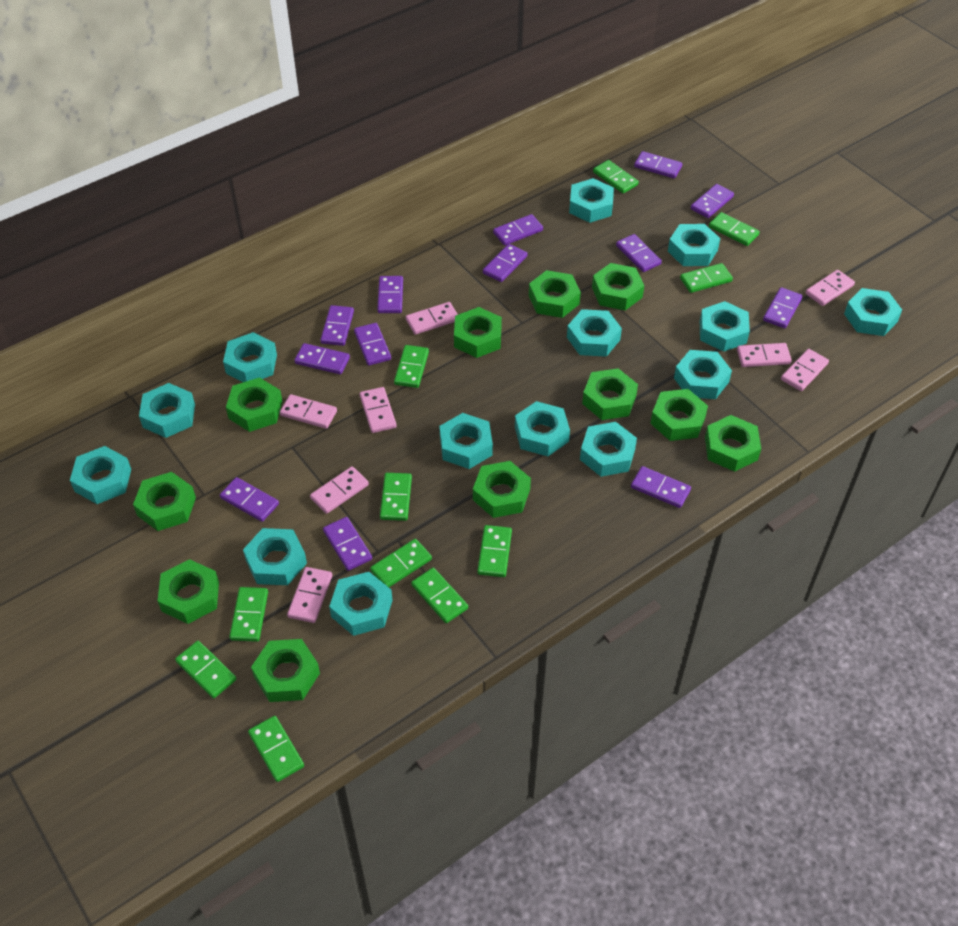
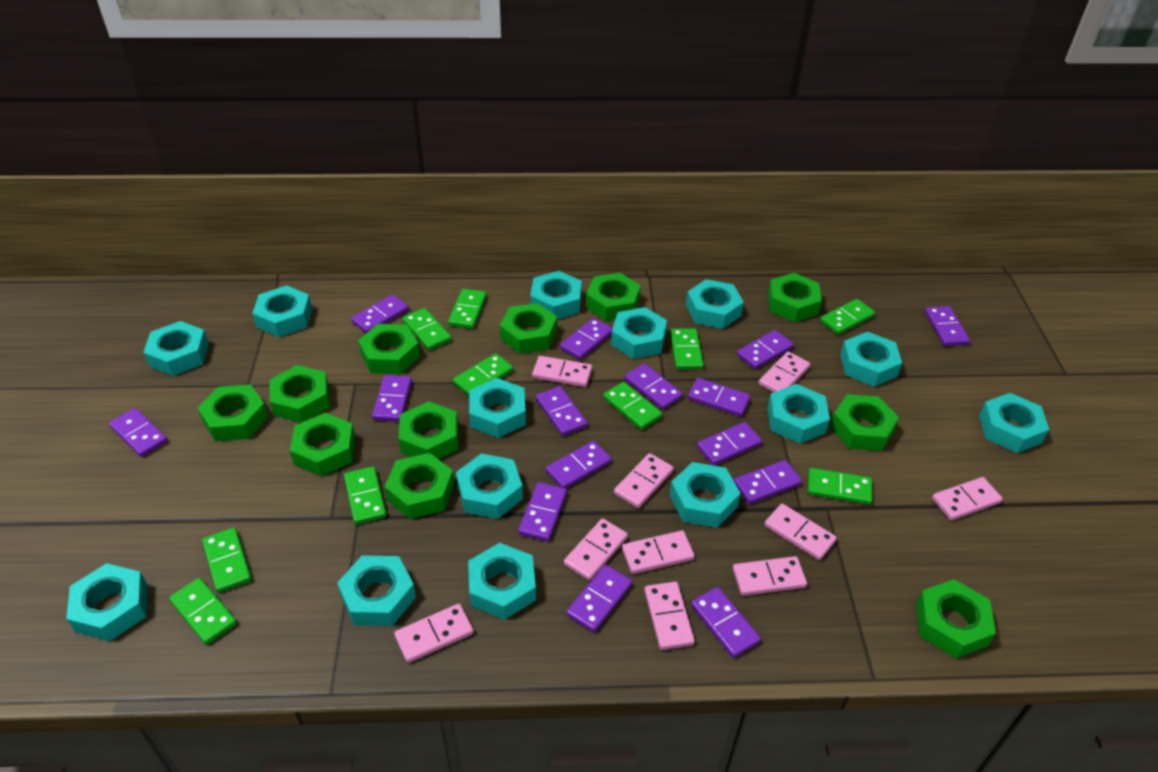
green domino: 11 -> 10
pink domino: 8 -> 10
purple domino: 13 -> 15

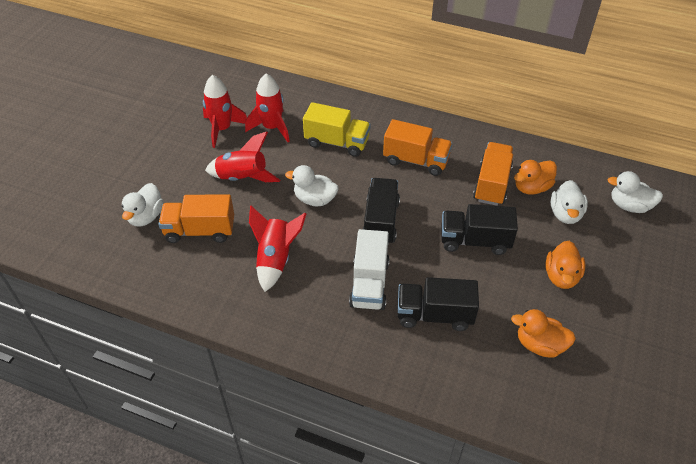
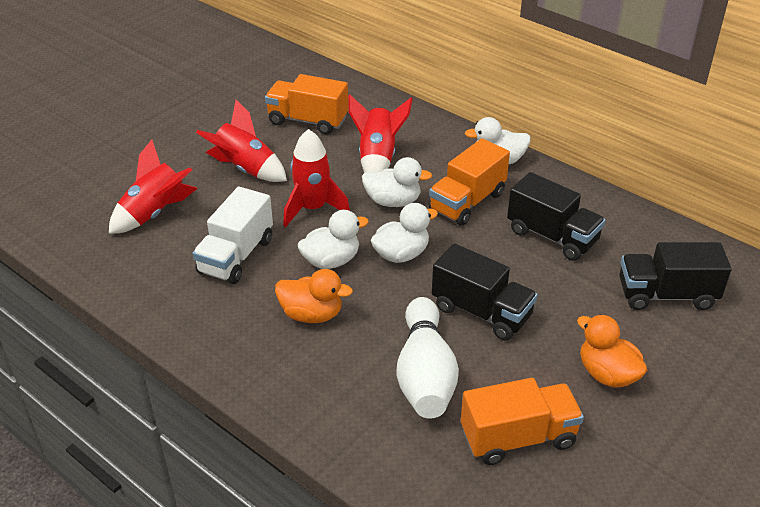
orange duck: 3 -> 2
white bowling pin: 0 -> 1
yellow truck: 1 -> 0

*-*-*

* Directive *
Look for the word "domino" throughout the material above and copy every line that has it.

* Result *
green domino: 11 -> 10
pink domino: 8 -> 10
purple domino: 13 -> 15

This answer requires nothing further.